Exercise aim: The records must be returned word for word.

Extracted data entries:
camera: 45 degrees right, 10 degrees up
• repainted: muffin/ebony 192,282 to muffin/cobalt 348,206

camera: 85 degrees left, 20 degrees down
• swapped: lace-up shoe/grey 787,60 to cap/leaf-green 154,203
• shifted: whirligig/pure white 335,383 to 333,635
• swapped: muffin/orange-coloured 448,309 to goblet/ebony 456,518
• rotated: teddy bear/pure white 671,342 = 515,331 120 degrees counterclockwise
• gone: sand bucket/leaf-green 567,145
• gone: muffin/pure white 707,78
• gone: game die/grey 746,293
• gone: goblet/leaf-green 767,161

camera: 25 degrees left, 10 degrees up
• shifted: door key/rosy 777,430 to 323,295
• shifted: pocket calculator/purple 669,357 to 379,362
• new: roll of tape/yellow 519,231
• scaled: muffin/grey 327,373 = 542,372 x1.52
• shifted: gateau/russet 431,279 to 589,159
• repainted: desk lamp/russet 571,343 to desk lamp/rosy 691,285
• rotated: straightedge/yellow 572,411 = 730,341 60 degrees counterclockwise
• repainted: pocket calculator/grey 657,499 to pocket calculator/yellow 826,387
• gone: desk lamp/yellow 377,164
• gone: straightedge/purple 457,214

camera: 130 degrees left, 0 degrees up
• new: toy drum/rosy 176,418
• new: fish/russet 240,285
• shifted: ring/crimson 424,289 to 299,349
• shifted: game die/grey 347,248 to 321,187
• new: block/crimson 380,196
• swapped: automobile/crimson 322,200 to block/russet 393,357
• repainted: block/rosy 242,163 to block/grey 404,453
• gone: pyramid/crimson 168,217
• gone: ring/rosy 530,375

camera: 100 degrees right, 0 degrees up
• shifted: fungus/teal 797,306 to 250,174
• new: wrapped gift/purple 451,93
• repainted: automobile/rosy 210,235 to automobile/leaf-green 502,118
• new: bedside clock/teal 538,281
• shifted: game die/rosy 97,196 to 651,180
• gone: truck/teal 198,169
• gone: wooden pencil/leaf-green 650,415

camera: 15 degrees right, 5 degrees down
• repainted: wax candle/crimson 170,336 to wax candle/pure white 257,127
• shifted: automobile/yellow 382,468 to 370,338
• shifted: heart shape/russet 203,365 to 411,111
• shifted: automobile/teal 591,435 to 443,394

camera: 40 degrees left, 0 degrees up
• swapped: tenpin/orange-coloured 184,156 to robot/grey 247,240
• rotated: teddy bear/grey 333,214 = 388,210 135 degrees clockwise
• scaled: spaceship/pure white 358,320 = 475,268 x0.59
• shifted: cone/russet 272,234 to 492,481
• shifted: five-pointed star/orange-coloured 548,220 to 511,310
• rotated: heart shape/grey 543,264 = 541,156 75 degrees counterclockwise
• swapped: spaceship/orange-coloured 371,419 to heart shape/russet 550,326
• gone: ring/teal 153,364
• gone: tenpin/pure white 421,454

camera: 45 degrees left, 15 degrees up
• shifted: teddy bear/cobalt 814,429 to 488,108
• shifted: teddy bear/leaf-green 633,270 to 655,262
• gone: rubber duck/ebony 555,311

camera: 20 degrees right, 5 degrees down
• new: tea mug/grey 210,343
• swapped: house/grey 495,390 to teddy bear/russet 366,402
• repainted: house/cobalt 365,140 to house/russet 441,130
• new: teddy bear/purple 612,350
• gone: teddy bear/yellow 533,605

Exercise answer:
camera: 45 degrees right, 10 degrees up
• repainted: muffin/ebony 192,282 to muffin/cobalt 348,206

camera: 85 degrees left, 20 degrees down
• swapped: lace-up shoe/grey 787,60 to cap/leaf-green 154,203
• shifted: whirligig/pure white 335,383 to 333,635
• swapped: muffin/orange-coloured 448,309 to goblet/ebony 456,518
• rotated: teddy bear/pure white 671,342 = 515,331 120 degrees counterclockwise
• gone: sand bucket/leaf-green 567,145
• gone: muffin/pure white 707,78
• gone: game die/grey 746,293
• gone: goblet/leaf-green 767,161

camera: 25 degrees left, 10 degrees up
• shifted: door key/rosy 777,430 to 323,295
• shifted: pocket calculator/purple 669,357 to 379,362
• new: roll of tape/yellow 519,231
• scaled: muffin/grey 327,373 = 542,372 x1.52
• shifted: gateau/russet 431,279 to 589,159
• repainted: desk lamp/russet 571,343 to desk lamp/rosy 691,285
• rotated: straightedge/yellow 572,411 = 730,341 60 degrees counterclockwise
• repainted: pocket calculator/grey 657,499 to pocket calculator/yellow 826,387
• gone: desk lamp/yellow 377,164
• gone: straightedge/purple 457,214

camera: 130 degrees left, 0 degrees up
• new: toy drum/rosy 176,418
• new: fish/russet 240,285
• shifted: ring/crimson 424,289 to 299,349
• shifted: game die/grey 347,248 to 321,187
• new: block/crimson 380,196
• swapped: automobile/crimson 322,200 to block/russet 393,357
• repainted: block/rosy 242,163 to block/grey 404,453
• gone: pyramid/crimson 168,217
• gone: ring/rosy 530,375

camera: 100 degrees right, 0 degrees up
• shifted: fungus/teal 797,306 to 250,174
• new: wrapped gift/purple 451,93
• repainted: automobile/rosy 210,235 to automobile/leaf-green 502,118
• new: bedside clock/teal 538,281
• shifted: game die/rosy 97,196 to 651,180
• gone: truck/teal 198,169
• gone: wooden pencil/leaf-green 650,415

camera: 15 degrees right, 5 degrees down
• repainted: wax candle/crimson 170,336 to wax candle/pure white 257,127
• shifted: automobile/yellow 382,468 to 370,338
• shifted: heart shape/russet 203,365 to 411,111
• shifted: automobile/teal 591,435 to 443,394

camera: 40 degrees left, 0 degrees up
• swapped: tenpin/orange-coloured 184,156 to robot/grey 247,240
• rotated: teddy bear/grey 333,214 = 388,210 135 degrees clockwise
• scaled: spaceship/pure white 358,320 = 475,268 x0.59
• shifted: cone/russet 272,234 to 492,481
• shifted: five-pointed star/orange-coloured 548,220 to 511,310
• rotated: heart shape/grey 543,264 = 541,156 75 degrees counterclockwise
• swapped: spaceship/orange-coloured 371,419 to heart shape/russet 550,326
• gone: ring/teal 153,364
• gone: tenpin/pure white 421,454

camera: 45 degrees left, 15 degrees up
• shifted: teddy bear/cobalt 814,429 to 488,108
• shifted: teddy bear/leaf-green 633,270 to 655,262
• gone: rubber duck/ebony 555,311

camera: 20 degrees right, 5 degrees down
• new: tea mug/grey 210,343
• swapped: house/grey 495,390 to teddy bear/russet 366,402
• repainted: house/cobalt 365,140 to house/russet 441,130
• new: teddy bear/purple 612,350
• gone: teddy bear/yellow 533,605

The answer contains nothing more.